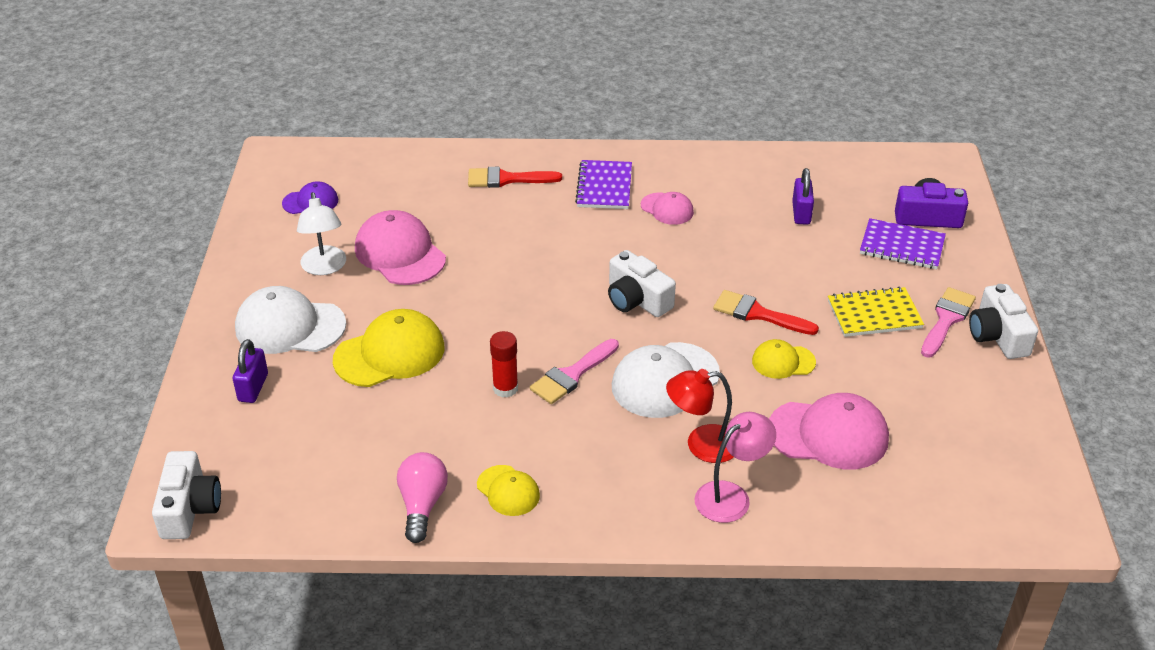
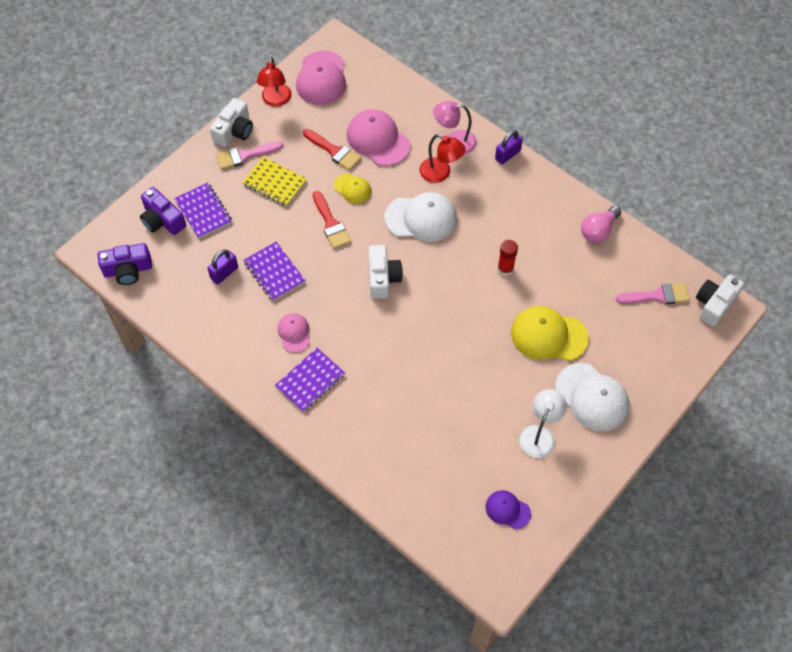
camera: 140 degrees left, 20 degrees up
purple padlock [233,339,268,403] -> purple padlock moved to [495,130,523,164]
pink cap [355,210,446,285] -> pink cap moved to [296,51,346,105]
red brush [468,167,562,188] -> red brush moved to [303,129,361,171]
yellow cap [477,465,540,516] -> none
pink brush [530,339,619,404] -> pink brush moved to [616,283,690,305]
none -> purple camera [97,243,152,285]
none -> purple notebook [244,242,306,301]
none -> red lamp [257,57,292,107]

####################

**WHAT TO DO:**
Lines from the one containing "none -> purple camera [97,243,152,285]" through the end of the entries above must be copied exactly; include both ends and no other lines.

**RESULT:**
none -> purple camera [97,243,152,285]
none -> purple notebook [244,242,306,301]
none -> red lamp [257,57,292,107]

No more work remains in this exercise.